Rows:
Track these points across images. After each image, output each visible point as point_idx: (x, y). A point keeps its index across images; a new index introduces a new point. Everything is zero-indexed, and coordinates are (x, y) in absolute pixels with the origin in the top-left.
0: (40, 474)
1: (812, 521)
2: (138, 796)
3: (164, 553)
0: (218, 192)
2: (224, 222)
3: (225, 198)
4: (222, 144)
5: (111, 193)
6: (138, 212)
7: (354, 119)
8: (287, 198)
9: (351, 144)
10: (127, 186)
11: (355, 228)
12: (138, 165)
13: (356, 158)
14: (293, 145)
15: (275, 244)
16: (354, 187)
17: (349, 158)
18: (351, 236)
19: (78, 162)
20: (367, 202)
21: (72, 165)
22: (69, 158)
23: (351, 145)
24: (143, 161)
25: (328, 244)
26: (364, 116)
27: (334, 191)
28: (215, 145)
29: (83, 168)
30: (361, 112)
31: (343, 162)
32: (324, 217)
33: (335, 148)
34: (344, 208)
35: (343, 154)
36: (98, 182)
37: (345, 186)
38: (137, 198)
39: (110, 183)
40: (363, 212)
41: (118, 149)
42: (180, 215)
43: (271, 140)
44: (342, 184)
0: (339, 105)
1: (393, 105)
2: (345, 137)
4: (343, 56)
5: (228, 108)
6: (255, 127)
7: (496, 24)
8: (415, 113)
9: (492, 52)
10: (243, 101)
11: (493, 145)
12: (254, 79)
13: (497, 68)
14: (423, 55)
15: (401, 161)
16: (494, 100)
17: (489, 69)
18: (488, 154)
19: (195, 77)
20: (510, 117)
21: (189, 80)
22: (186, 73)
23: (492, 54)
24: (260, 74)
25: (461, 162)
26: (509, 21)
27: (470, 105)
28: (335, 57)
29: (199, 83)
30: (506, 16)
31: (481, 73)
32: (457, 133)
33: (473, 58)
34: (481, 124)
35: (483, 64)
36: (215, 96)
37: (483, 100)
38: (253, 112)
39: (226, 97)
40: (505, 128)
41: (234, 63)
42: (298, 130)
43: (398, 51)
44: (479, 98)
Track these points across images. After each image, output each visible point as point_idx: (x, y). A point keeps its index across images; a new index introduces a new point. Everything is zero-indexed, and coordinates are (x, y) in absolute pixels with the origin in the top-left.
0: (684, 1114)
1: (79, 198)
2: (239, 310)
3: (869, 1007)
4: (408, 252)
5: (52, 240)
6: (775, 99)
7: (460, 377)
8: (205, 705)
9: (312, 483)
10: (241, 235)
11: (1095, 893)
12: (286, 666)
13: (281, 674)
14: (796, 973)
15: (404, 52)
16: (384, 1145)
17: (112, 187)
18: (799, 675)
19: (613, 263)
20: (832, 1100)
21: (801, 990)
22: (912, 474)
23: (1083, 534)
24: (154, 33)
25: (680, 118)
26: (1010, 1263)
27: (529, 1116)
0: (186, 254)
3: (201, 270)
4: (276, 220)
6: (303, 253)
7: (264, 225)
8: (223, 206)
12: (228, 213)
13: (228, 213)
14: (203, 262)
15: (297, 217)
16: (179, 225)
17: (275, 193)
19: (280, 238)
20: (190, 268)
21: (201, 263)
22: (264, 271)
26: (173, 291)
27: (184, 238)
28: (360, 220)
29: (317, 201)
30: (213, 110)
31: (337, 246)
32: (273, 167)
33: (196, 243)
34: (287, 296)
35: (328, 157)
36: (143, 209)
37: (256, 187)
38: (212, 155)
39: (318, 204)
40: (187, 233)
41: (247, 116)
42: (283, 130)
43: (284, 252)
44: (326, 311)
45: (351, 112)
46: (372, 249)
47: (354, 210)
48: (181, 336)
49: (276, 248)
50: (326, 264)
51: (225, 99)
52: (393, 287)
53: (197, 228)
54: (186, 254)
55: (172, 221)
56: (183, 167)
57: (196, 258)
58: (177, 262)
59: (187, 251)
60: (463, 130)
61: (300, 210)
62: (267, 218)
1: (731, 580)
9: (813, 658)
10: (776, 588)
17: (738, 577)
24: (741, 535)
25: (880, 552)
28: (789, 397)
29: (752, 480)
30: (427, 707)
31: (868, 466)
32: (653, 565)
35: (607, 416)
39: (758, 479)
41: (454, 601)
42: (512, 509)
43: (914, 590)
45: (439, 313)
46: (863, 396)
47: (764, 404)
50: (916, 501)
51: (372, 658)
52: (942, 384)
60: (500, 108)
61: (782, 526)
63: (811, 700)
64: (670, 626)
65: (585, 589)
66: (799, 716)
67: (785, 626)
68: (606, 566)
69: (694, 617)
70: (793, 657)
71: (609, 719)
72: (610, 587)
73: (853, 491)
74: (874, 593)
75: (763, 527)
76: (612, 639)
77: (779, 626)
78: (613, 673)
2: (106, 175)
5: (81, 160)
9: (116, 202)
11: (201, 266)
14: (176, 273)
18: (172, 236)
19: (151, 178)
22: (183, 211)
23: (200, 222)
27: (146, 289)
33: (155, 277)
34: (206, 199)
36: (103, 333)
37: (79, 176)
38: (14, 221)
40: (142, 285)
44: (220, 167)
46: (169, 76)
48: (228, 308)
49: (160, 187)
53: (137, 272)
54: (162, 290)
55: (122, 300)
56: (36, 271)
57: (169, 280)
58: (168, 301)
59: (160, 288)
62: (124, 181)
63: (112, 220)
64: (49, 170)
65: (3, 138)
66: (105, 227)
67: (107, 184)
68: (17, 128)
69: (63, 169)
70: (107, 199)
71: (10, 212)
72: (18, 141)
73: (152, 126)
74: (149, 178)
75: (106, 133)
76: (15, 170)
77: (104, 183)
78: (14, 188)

What is being asked: Please give every line of all the records above as a numbered list, leaving out any blank lines.

Exercise result:
1. Track these points across images. After each image, output each visible point as point_idx: (x, y). A point keeps its index across images; a new index introduces a new point. Everything is zero-indexed, and coordinates are (x, y) in absolute pixels with the origin in the top-left.
2. 0: (40, 474)
3. 1: (812, 521)
4. 2: (138, 796)
5. 3: (164, 553)
6. 0: (218, 192)
7. 2: (224, 222)
8. 3: (225, 198)
9. 4: (222, 144)
10. 5: (111, 193)
11. 6: (138, 212)
12. 7: (354, 119)
13. 8: (287, 198)
14. 9: (351, 144)
15. 10: (127, 186)
16. 11: (355, 228)
17. 12: (138, 165)
18. 13: (356, 158)
19. 14: (293, 145)
20. 15: (275, 244)
21. 16: (354, 187)
22. 17: (349, 158)
23. 18: (351, 236)
24. 19: (78, 162)
25. 20: (367, 202)
26. 21: (72, 165)
27. 22: (69, 158)
28. 23: (351, 145)
29. 24: (143, 161)
30. 25: (328, 244)
31. 26: (364, 116)
32. 27: (334, 191)
33. 28: (215, 145)
34. 29: (83, 168)
35. 30: (361, 112)
36. 31: (343, 162)
37. 32: (324, 217)
38. 33: (335, 148)
39. 34: (344, 208)
40. 35: (343, 154)
41. 36: (98, 182)
42. 37: (345, 186)
43. 38: (137, 198)
44. 39: (110, 183)
45. 40: (363, 212)
46. 41: (118, 149)
47. 42: (180, 215)
48. 43: (271, 140)
49. 44: (342, 184)
50. 0: (339, 105)
51. 1: (393, 105)
52. 2: (345, 137)
53. 4: (343, 56)
54. 5: (228, 108)
55. 6: (255, 127)
56. 7: (496, 24)
57. 8: (415, 113)
58. 9: (492, 52)
59. 10: (243, 101)
60. 11: (493, 145)
61. 12: (254, 79)
62. 13: (497, 68)
63. 14: (423, 55)
64. 15: (401, 161)
65. 16: (494, 100)
66. 17: (489, 69)
67. 18: (488, 154)
68. 19: (195, 77)
69. 20: (510, 117)
70. 21: (189, 80)
71. 22: (186, 73)
72. 23: (492, 54)
73. 24: (260, 74)
74. 25: (461, 162)
75. 26: (509, 21)
76. 27: (470, 105)
77. 28: (335, 57)
78. 29: (199, 83)
79. 30: (506, 16)
80. 31: (481, 73)
81. 32: (457, 133)
82. 33: (473, 58)
83. 34: (481, 124)
84. 35: (483, 64)
85. 36: (215, 96)
86. 37: (483, 100)
87. 38: (253, 112)
88. 39: (226, 97)
89. 40: (505, 128)
90. 41: (234, 63)
91. 42: (298, 130)
92. 43: (398, 51)
93. 44: (479, 98)
94. Track these points across images. After each image, output each visible point as point_idx: (x, y). A point keeps its index across images; a new index introduces a new point. Everything is zero-indexed, and coordinates are (x, y) in absolute pixels with the origin in the top-left.
95. 0: (684, 1114)
96. 1: (79, 198)
97. 2: (239, 310)
98. 3: (869, 1007)
99. 4: (408, 252)
100. 5: (52, 240)
101. 6: (775, 99)
102. 7: (460, 377)
103. 8: (205, 705)
104. 9: (312, 483)
105. 10: (241, 235)
106. 11: (1095, 893)
107. 12: (286, 666)
108. 13: (281, 674)
109. 14: (796, 973)
110. 15: (404, 52)
111. 16: (384, 1145)
112. 17: (112, 187)
113. 18: (799, 675)
114. 19: (613, 263)
115. 20: (832, 1100)
116. 21: (801, 990)
117. 22: (912, 474)
118. 23: (1083, 534)
119. 24: (154, 33)
120. 25: (680, 118)
121. 26: (1010, 1263)
122. 27: (529, 1116)
123. 0: (186, 254)
124. 3: (201, 270)
125. 4: (276, 220)
126. 6: (303, 253)
127. 7: (264, 225)
128. 8: (223, 206)
129. 12: (228, 213)
130. 13: (228, 213)
131. 14: (203, 262)
132. 15: (297, 217)
133. 16: (179, 225)
134. 17: (275, 193)
135. 19: (280, 238)
136. 20: (190, 268)
137. 21: (201, 263)
138. 22: (264, 271)
139. 26: (173, 291)
140. 27: (184, 238)
141. 28: (360, 220)
142. 29: (317, 201)
143. 30: (213, 110)
144. 31: (337, 246)
145. 32: (273, 167)
146. 33: (196, 243)
147. 34: (287, 296)
148. 35: (328, 157)
149. 36: (143, 209)
150. 37: (256, 187)
151. 38: (212, 155)
152. 39: (318, 204)
153. 40: (187, 233)
154. 41: (247, 116)
155. 42: (283, 130)
156. 43: (284, 252)
157. 44: (326, 311)
158. 45: (351, 112)
159. 46: (372, 249)
160. 47: (354, 210)
161. 48: (181, 336)
162. 49: (276, 248)
163. 50: (326, 264)
164. 51: (225, 99)
165. 52: (393, 287)
166. 53: (197, 228)
167. 54: (186, 254)
168. 55: (172, 221)
169. 56: (183, 167)
170. 57: (196, 258)
171. 58: (177, 262)
172. 59: (187, 251)
173. 60: (463, 130)
174. 61: (300, 210)
175. 62: (267, 218)
176. 1: (731, 580)
177. 9: (813, 658)
178. 10: (776, 588)
179. 17: (738, 577)
180. 24: (741, 535)
181. 25: (880, 552)
182. 28: (789, 397)
183. 29: (752, 480)
184. 30: (427, 707)
185. 31: (868, 466)
186. 32: (653, 565)
187. 35: (607, 416)
188. 39: (758, 479)
189. 41: (454, 601)
190. 42: (512, 509)
191. 43: (914, 590)
192. 45: (439, 313)
193. 46: (863, 396)
194. 47: (764, 404)
195. 50: (916, 501)
196. 51: (372, 658)
197. 52: (942, 384)
198. 60: (500, 108)
199. 61: (782, 526)
200. 63: (811, 700)
201. 64: (670, 626)
202. 65: (585, 589)
203. 66: (799, 716)
204. 67: (785, 626)
205. 68: (606, 566)
206. 69: (694, 617)
207. 70: (793, 657)
208. 71: (609, 719)
209. 72: (610, 587)
210. 73: (853, 491)
211. 74: (874, 593)
212. 75: (763, 527)
213. 76: (612, 639)
214. 77: (779, 626)
215. 78: (613, 673)
216. 2: (106, 175)
217. 5: (81, 160)
218. 9: (116, 202)
219. 11: (201, 266)
220. 14: (176, 273)
221. 18: (172, 236)
222. 19: (151, 178)
223. 22: (183, 211)
224. 23: (200, 222)
225. 27: (146, 289)
226. 33: (155, 277)
227. 34: (206, 199)
228. 36: (103, 333)
229. 37: (79, 176)
230. 38: (14, 221)
231. 40: (142, 285)
232. 44: (220, 167)
233. 46: (169, 76)
234. 48: (228, 308)
235. 49: (160, 187)
236. 53: (137, 272)
237. 54: (162, 290)
238. 55: (122, 300)
239. 56: (36, 271)
240. 57: (169, 280)
241. 58: (168, 301)
242. 59: (160, 288)
243. 62: (124, 181)
244. 63: (112, 220)
245. 64: (49, 170)
246. 65: (3, 138)
247. 66: (105, 227)
248. 67: (107, 184)
249. 68: (17, 128)
250. 69: (63, 169)
251. 70: (107, 199)
252. 71: (10, 212)
253. 72: (18, 141)
254. 73: (152, 126)
255. 74: (149, 178)
256. 75: (106, 133)
257. 76: (15, 170)
258. 77: (104, 183)
259. 78: (14, 188)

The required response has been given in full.